EXERCISE DIRECTIONS
The output must match the lines from the first line of the listing below through the line holding "none -> yellow brick H5:I6 level 1" exactly and must contain no pictures.

EXTRACTED INFORMATION
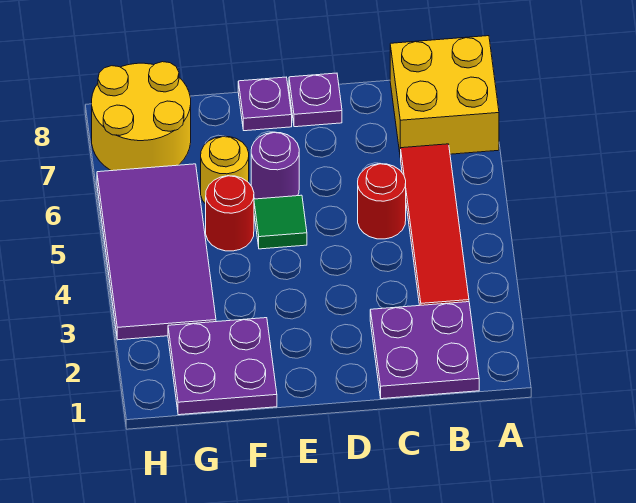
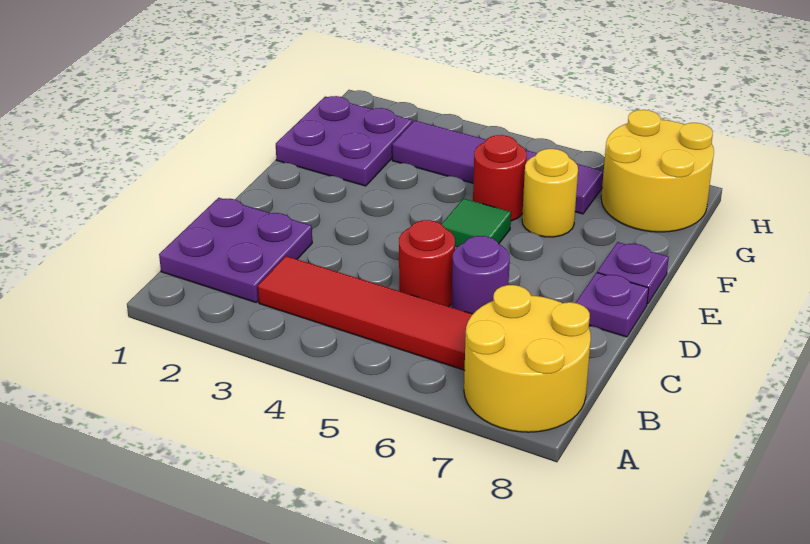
yellow brick A7:B8 level 1 -> yellow round brick A7:B8 level 1
purple round brick E6 level 1 -> purple round brick C6 level 1
purple tile G3:H6 level 1 -> purple tile G3:G6 level 1

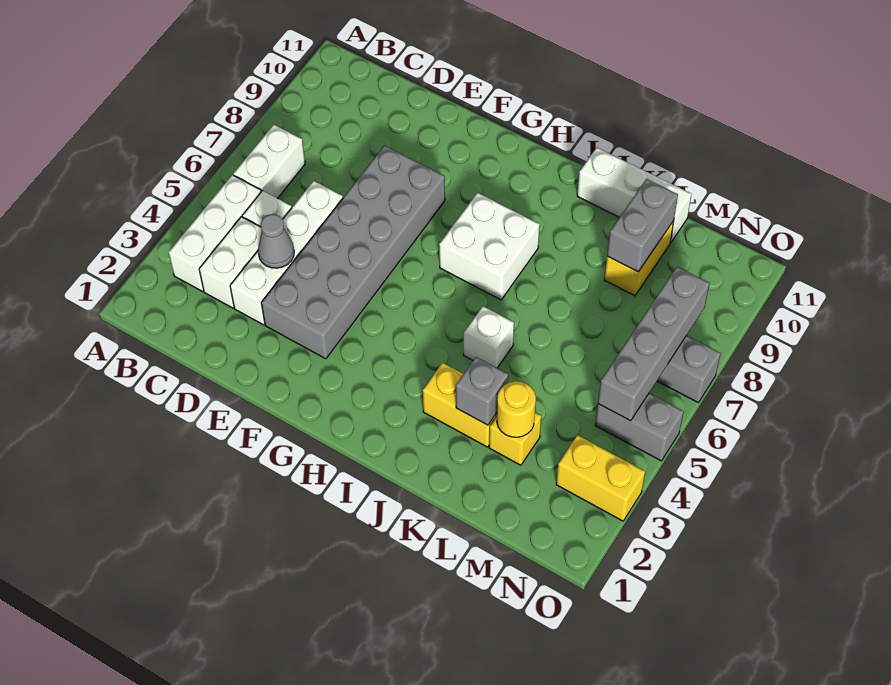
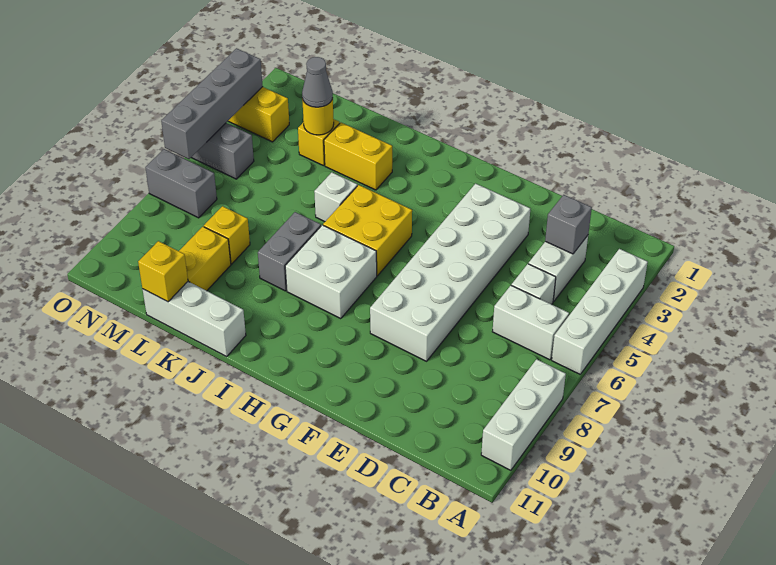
white brick B3:B5 level 1 -> white brick A8:A10 level 1
white brick B6:B7 level 1 -> white brick B6:C6 level 1
white brick D3:D6 level 1 -> white brick A3:A6 level 1
grey cone D4 level 2 -> grey cone L3 level 3
grey brick E3:F8 level 1 -> white brick E3:F8 level 1
none -> yellow brick H5:I6 level 1
grey brick K3 level 2 -> grey brick C3 level 2
none -> yellow brick L8 level 1
grey brick L9:L10 level 2 -> grey brick J7:J8 level 1
none -> yellow brick L11 level 2
grey brick N5:N8 level 2 -> grey brick O3:O6 level 2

EXERCISE RESULT
yellow brick A7:B8 level 1 -> yellow round brick A7:B8 level 1
purple round brick E6 level 1 -> purple round brick C6 level 1
purple tile G3:H6 level 1 -> purple tile G3:G6 level 1

white brick B3:B5 level 1 -> white brick A8:A10 level 1
white brick B6:B7 level 1 -> white brick B6:C6 level 1
white brick D3:D6 level 1 -> white brick A3:A6 level 1
grey cone D4 level 2 -> grey cone L3 level 3
grey brick E3:F8 level 1 -> white brick E3:F8 level 1
none -> yellow brick H5:I6 level 1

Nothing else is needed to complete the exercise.